MATERIAL FOR THE TASK:
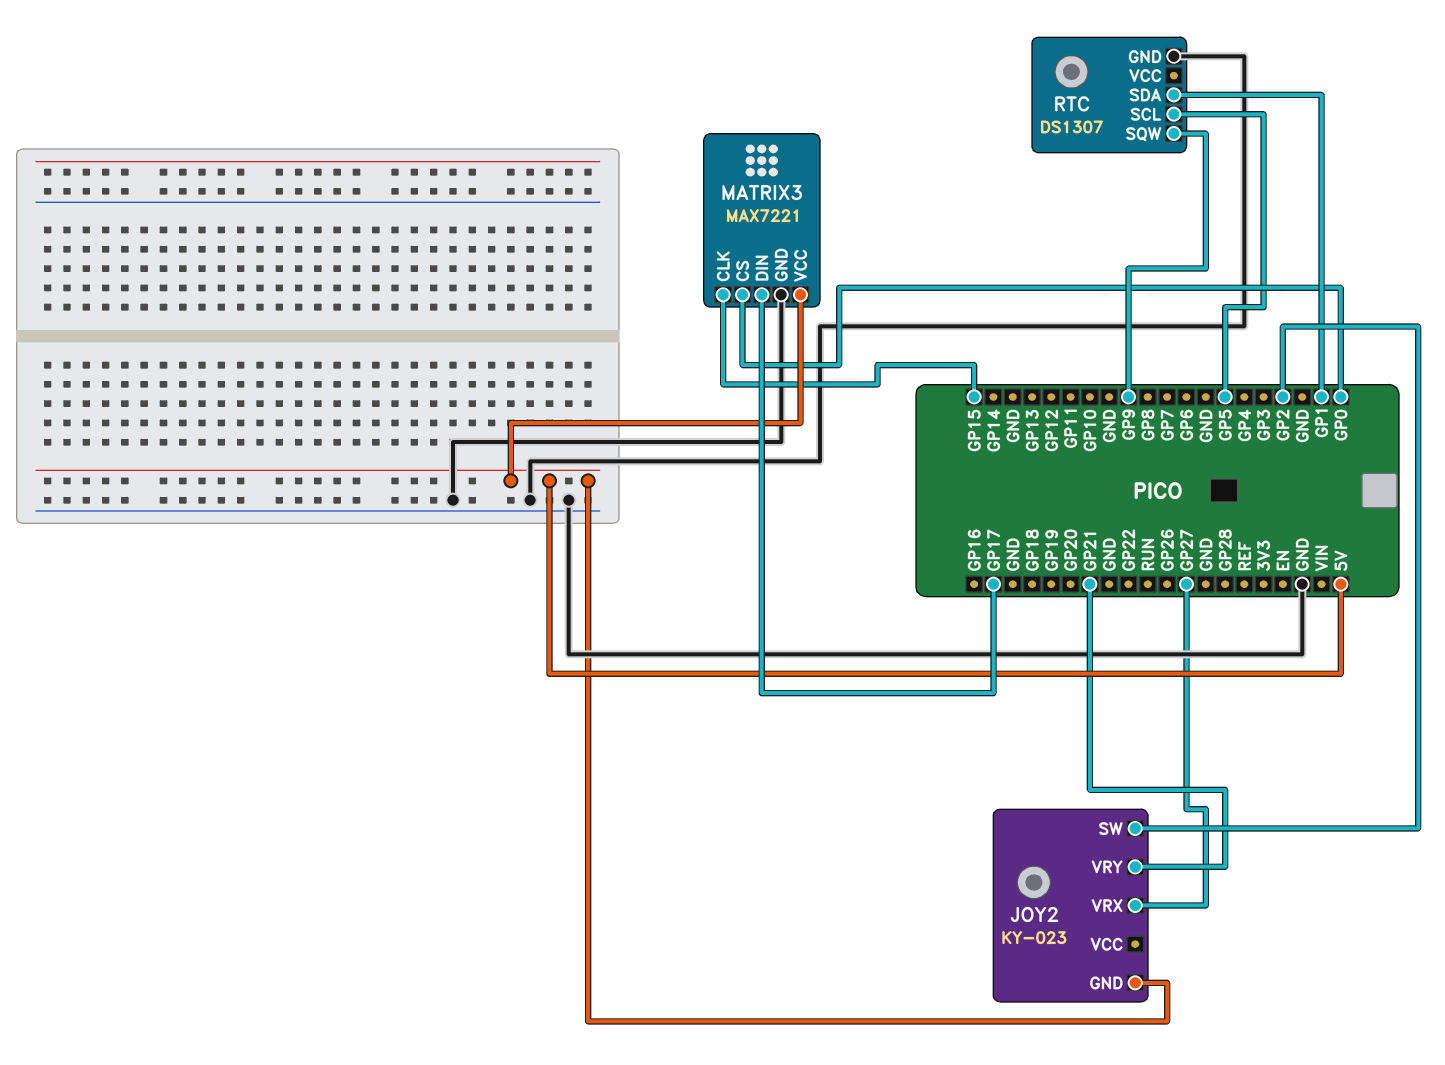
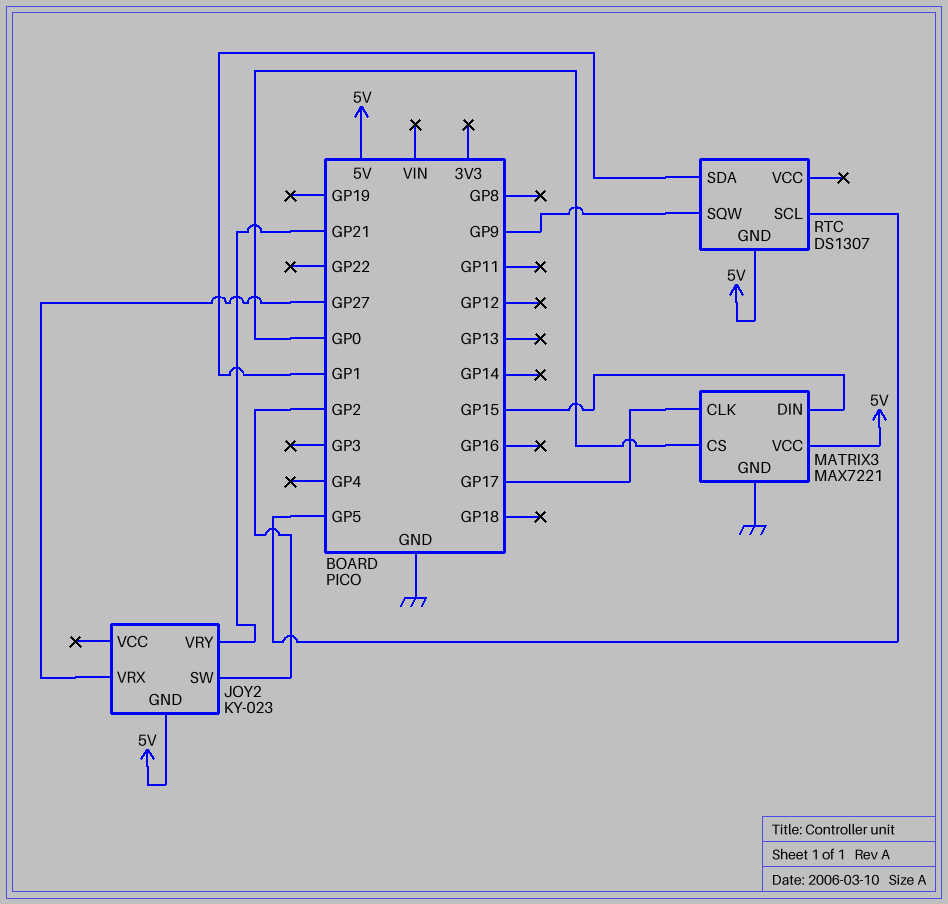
MATRIX3 pin CLK: GP15 -> GP17
MATRIX3 pin DIN: GP17 -> GP15
RTC pin GND: GND -> 5V

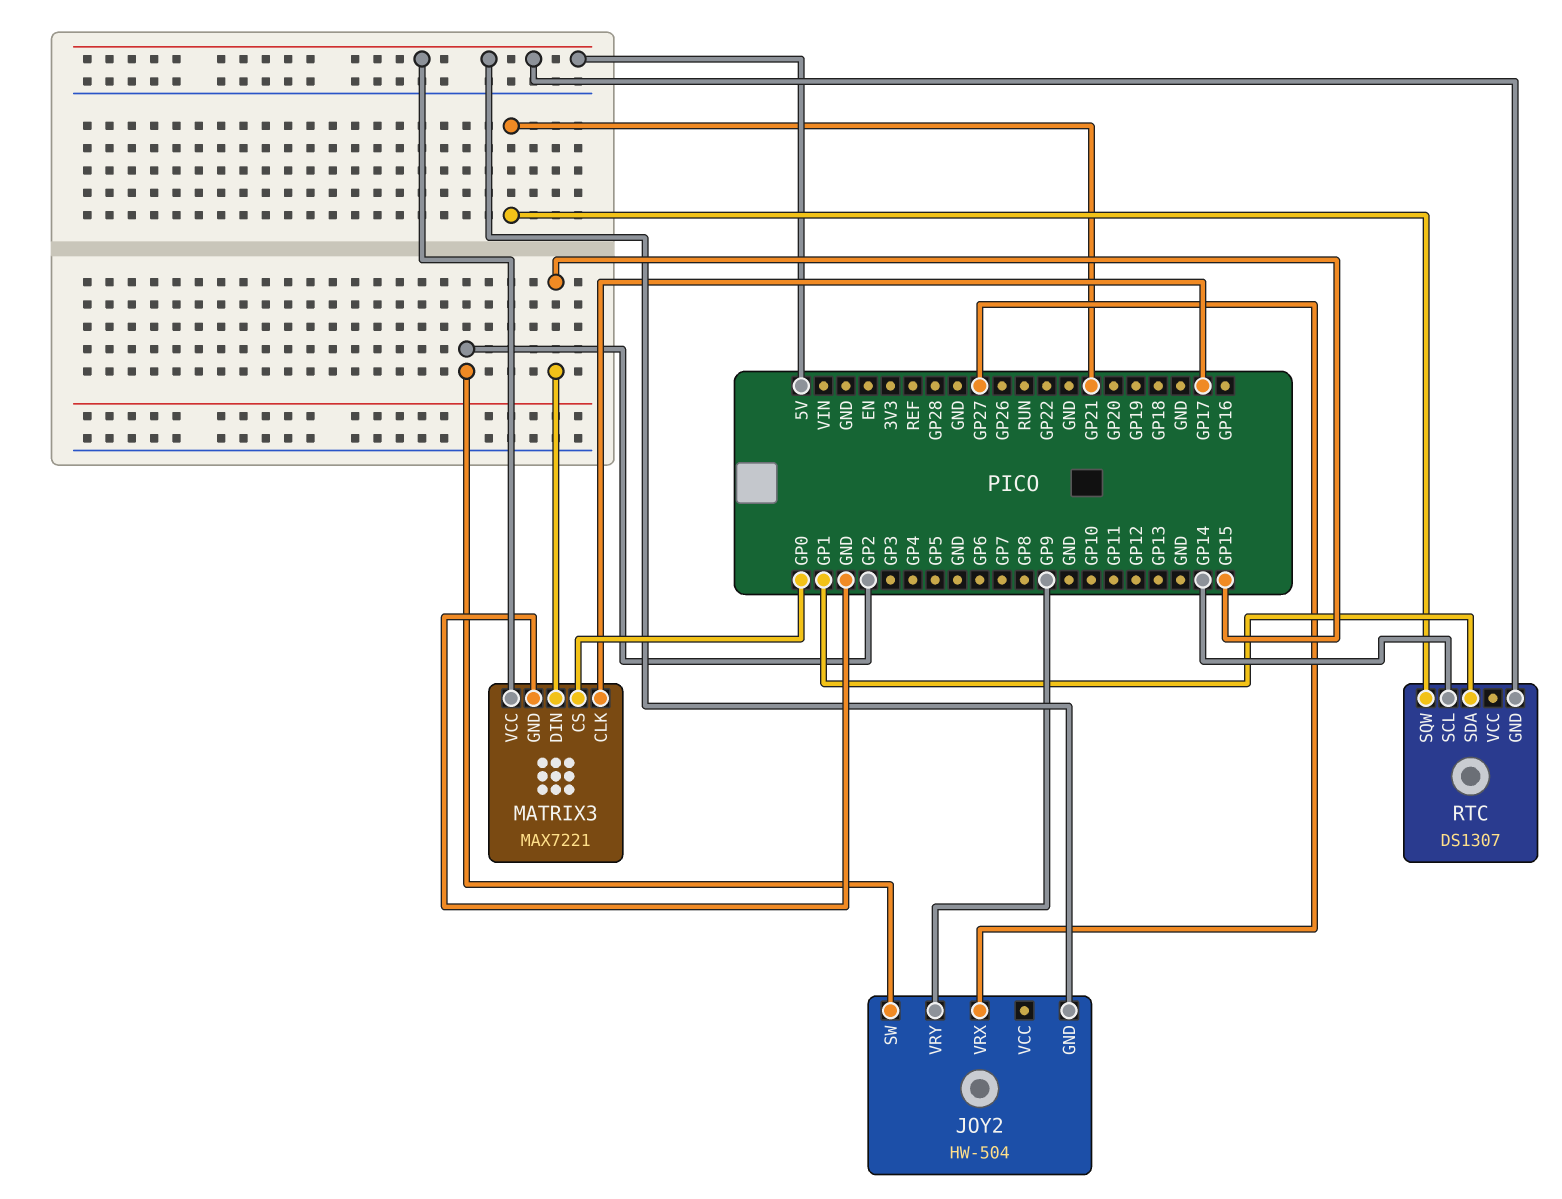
JOY2: KY-023 -> HW-504
JOY2 pin VRY: GP21 -> GP9
RTC pin SCL: GP5 -> GP14
RTC pin SQW: GP9 -> GP21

TASK PROMPT: Give again, word for word, the lines from the one containing "RTC pin GND: GND -> 5V" through the last line of the entries, with pictures omitted and nothing added.

TASK ANSWER:
RTC pin GND: GND -> 5V

JOY2: KY-023 -> HW-504
JOY2 pin VRY: GP21 -> GP9
RTC pin SCL: GP5 -> GP14
RTC pin SQW: GP9 -> GP21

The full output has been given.